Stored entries
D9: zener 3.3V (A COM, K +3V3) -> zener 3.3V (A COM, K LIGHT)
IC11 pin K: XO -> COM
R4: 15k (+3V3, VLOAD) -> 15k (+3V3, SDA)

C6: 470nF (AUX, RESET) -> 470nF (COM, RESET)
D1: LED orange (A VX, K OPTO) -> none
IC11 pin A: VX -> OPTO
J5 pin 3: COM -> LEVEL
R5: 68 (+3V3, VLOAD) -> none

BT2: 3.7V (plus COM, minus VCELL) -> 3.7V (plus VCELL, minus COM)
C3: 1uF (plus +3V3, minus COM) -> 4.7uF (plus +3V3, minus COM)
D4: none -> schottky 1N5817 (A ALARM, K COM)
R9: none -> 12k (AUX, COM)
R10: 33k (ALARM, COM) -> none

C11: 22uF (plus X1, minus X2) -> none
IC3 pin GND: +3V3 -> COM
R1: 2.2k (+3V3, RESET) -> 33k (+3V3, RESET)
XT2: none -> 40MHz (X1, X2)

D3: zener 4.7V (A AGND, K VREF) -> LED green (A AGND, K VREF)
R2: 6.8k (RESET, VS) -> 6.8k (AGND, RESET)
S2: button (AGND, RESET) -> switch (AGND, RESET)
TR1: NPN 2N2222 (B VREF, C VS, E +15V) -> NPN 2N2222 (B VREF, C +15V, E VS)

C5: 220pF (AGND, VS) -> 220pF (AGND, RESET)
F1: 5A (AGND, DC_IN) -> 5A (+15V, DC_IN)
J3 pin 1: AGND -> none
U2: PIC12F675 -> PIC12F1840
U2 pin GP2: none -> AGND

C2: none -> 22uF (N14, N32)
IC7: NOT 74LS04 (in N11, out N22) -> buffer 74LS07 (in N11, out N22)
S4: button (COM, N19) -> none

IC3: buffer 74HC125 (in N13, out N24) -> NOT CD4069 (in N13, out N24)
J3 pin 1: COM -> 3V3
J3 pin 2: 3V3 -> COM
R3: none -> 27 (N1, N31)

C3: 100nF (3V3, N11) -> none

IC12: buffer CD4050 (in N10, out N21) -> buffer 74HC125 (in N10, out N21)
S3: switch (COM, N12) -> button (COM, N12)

» **THE PROBLEM**
Above are some records; repeat all of them exactly.

» **SOLUTION FOR THIS TASK**
D9: zener 3.3V (A COM, K +3V3) -> zener 3.3V (A COM, K LIGHT)
IC11 pin K: XO -> COM
R4: 15k (+3V3, VLOAD) -> 15k (+3V3, SDA)

C6: 470nF (AUX, RESET) -> 470nF (COM, RESET)
D1: LED orange (A VX, K OPTO) -> none
IC11 pin A: VX -> OPTO
J5 pin 3: COM -> LEVEL
R5: 68 (+3V3, VLOAD) -> none

BT2: 3.7V (plus COM, minus VCELL) -> 3.7V (plus VCELL, minus COM)
C3: 1uF (plus +3V3, minus COM) -> 4.7uF (plus +3V3, minus COM)
D4: none -> schottky 1N5817 (A ALARM, K COM)
R9: none -> 12k (AUX, COM)
R10: 33k (ALARM, COM) -> none

C11: 22uF (plus X1, minus X2) -> none
IC3 pin GND: +3V3 -> COM
R1: 2.2k (+3V3, RESET) -> 33k (+3V3, RESET)
XT2: none -> 40MHz (X1, X2)

D3: zener 4.7V (A AGND, K VREF) -> LED green (A AGND, K VREF)
R2: 6.8k (RESET, VS) -> 6.8k (AGND, RESET)
S2: button (AGND, RESET) -> switch (AGND, RESET)
TR1: NPN 2N2222 (B VREF, C VS, E +15V) -> NPN 2N2222 (B VREF, C +15V, E VS)

C5: 220pF (AGND, VS) -> 220pF (AGND, RESET)
F1: 5A (AGND, DC_IN) -> 5A (+15V, DC_IN)
J3 pin 1: AGND -> none
U2: PIC12F675 -> PIC12F1840
U2 pin GP2: none -> AGND

C2: none -> 22uF (N14, N32)
IC7: NOT 74LS04 (in N11, out N22) -> buffer 74LS07 (in N11, out N22)
S4: button (COM, N19) -> none

IC3: buffer 74HC125 (in N13, out N24) -> NOT CD4069 (in N13, out N24)
J3 pin 1: COM -> 3V3
J3 pin 2: 3V3 -> COM
R3: none -> 27 (N1, N31)

C3: 100nF (3V3, N11) -> none

IC12: buffer CD4050 (in N10, out N21) -> buffer 74HC125 (in N10, out N21)
S3: switch (COM, N12) -> button (COM, N12)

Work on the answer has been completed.